### [Task input]
* * *

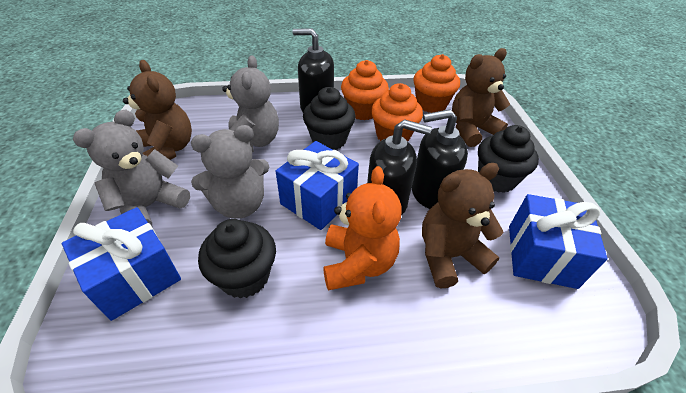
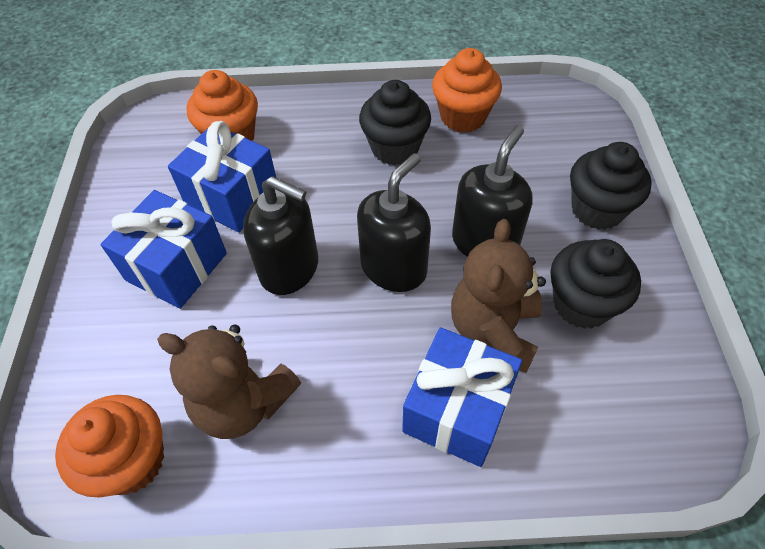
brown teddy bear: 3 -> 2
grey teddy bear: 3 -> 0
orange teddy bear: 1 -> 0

* * *

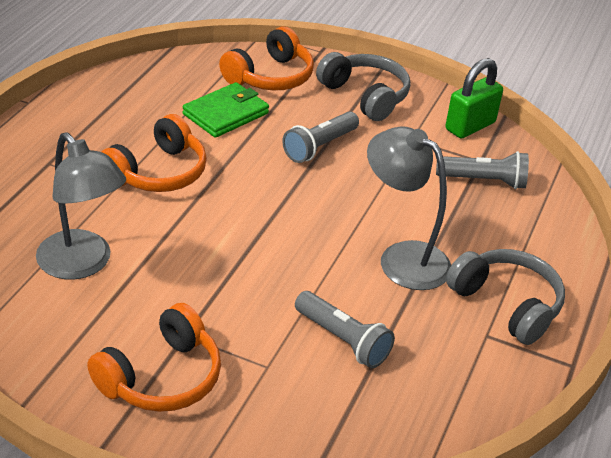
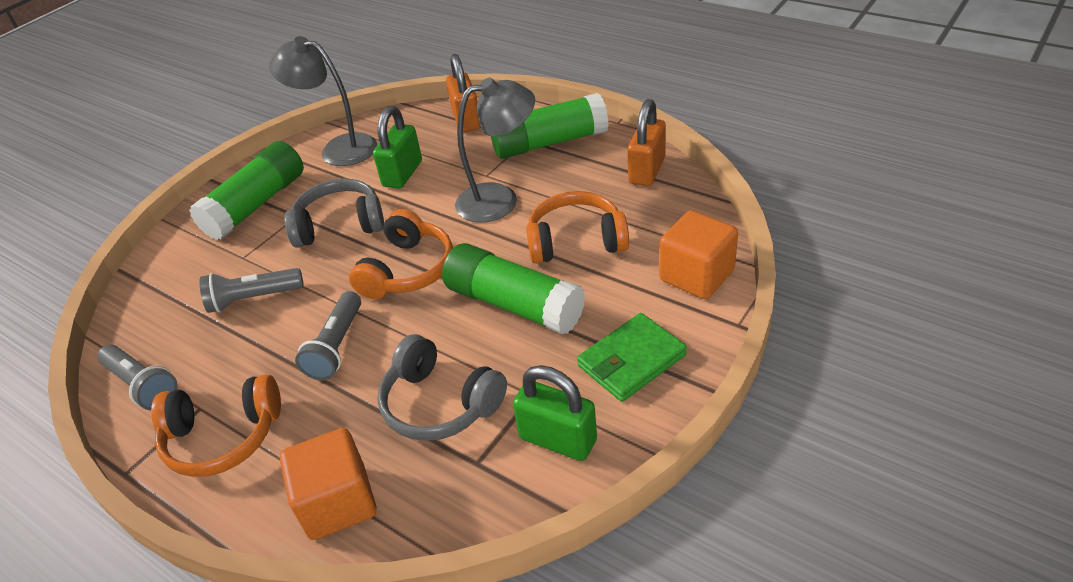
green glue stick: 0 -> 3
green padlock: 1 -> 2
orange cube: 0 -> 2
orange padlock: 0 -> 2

* * *

### [Task statement]
The answer must consist of every line from the entries above that contains "bear".

### [Task result]
brown teddy bear: 3 -> 2
grey teddy bear: 3 -> 0
orange teddy bear: 1 -> 0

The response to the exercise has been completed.